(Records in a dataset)
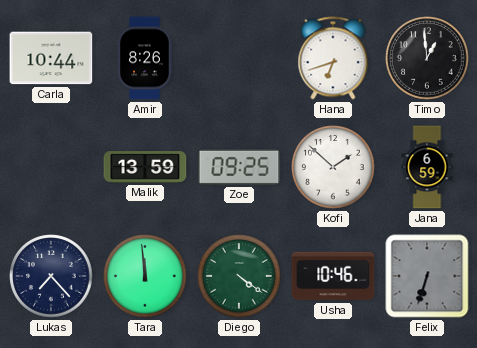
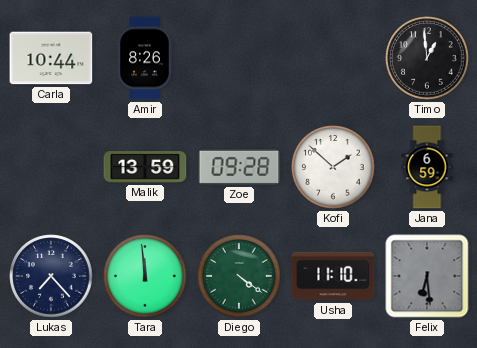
Hana: 6:42 -> none
Zoe: 09:25 -> 09:28
Usha: 10:46 -> 11:10
Felix: 6:33 -> 6:29
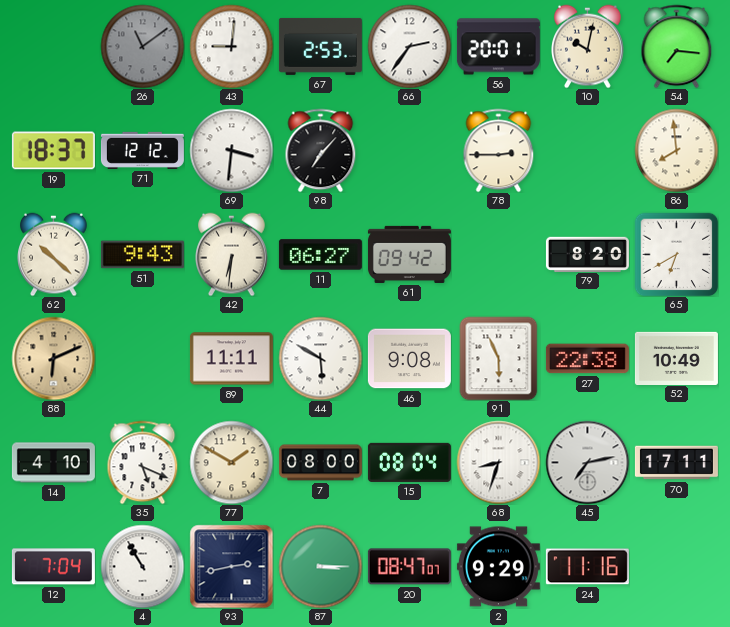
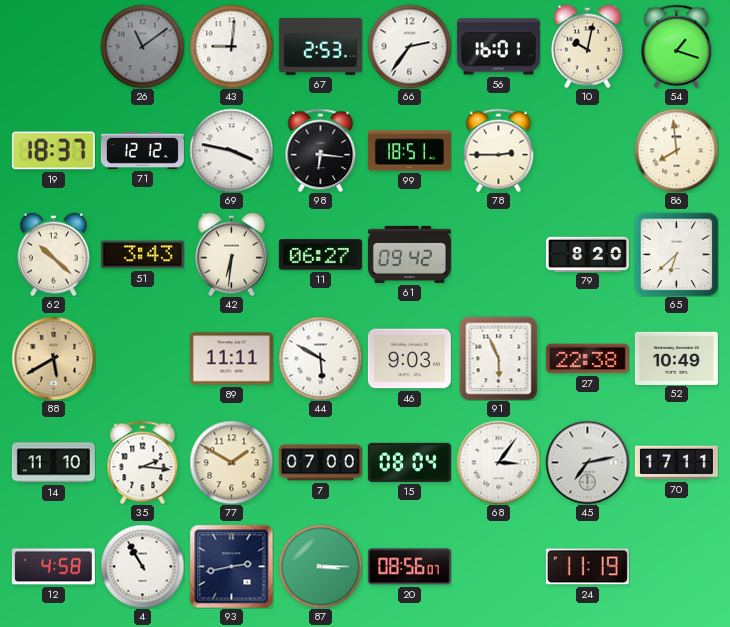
56: 20:01 -> 16:01
54: 7:16 -> 1:18
69: 3:31 -> 3:47
98: 7:07 -> 6:16
99: none -> 18:51
51: 9:43 -> 3:43
65: 6:40 -> 6:38
88: 6:11 -> 5:40
46: 9:08 -> 9:03
14: 4:10 -> 11:10
35: 5:19 -> 2:16
7: 08:00 -> 07:00
68: 8:33 -> 3:06
12: 7:04 -> 4:58
20: 08:47 -> 08:56
2: 9:29 -> none
24: 11:16 -> 11:19
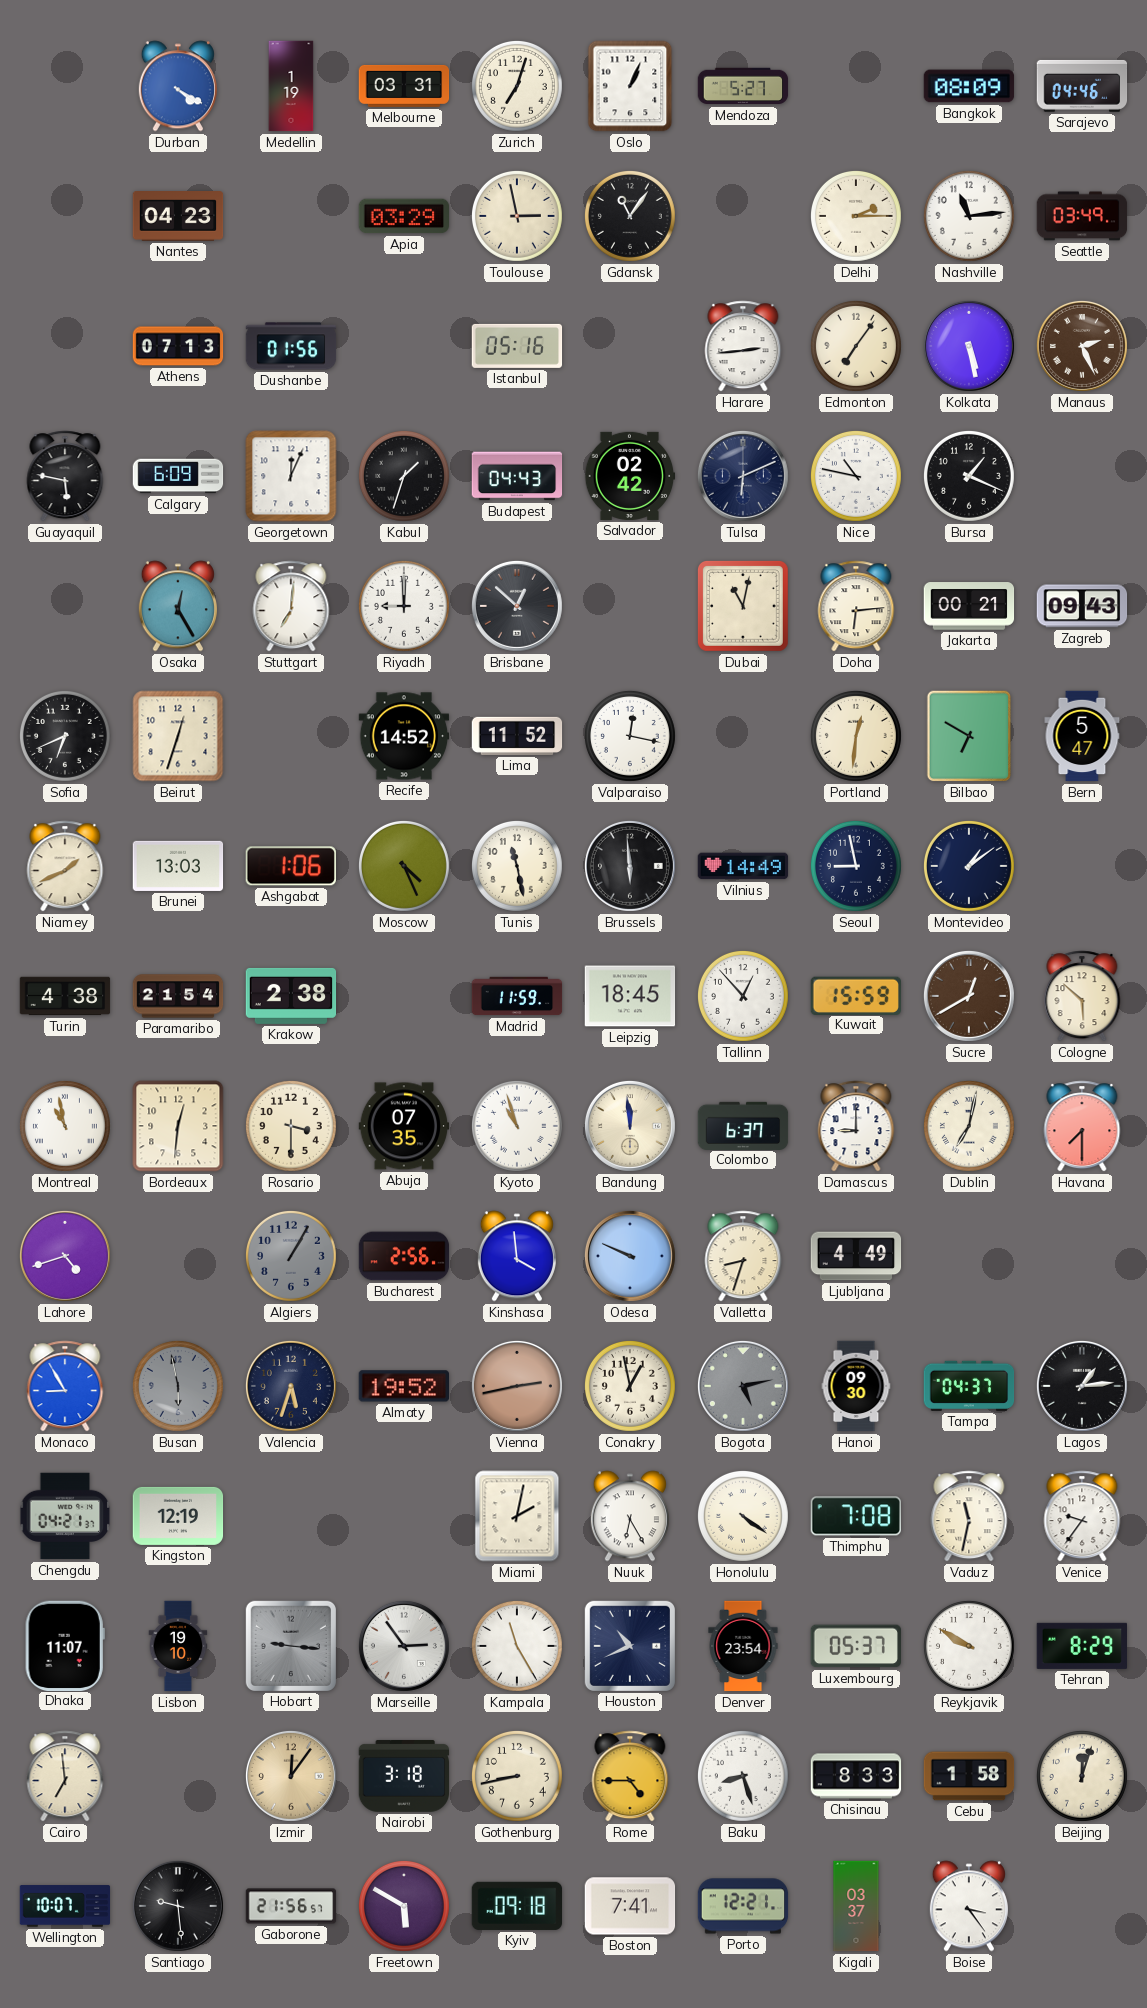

## Work instructions:
Reproduce every line of text in the records above verbatim, leaving out the pictures.

## The answer:
Hana: 6:42 -> none
Zoe: 09:25 -> 09:28
Usha: 10:46 -> 11:10
Felix: 6:33 -> 6:29
56: 20:01 -> 16:01
54: 7:16 -> 1:18
69: 3:31 -> 3:47
98: 7:07 -> 6:16
99: none -> 18:51
51: 9:43 -> 3:43
65: 6:40 -> 6:38
88: 6:11 -> 5:40
46: 9:08 -> 9:03
14: 4:10 -> 11:10
35: 5:19 -> 2:16
7: 08:00 -> 07:00
68: 8:33 -> 3:06
12: 7:04 -> 4:58
20: 08:47 -> 08:56
2: 9:29 -> none
24: 11:16 -> 11:19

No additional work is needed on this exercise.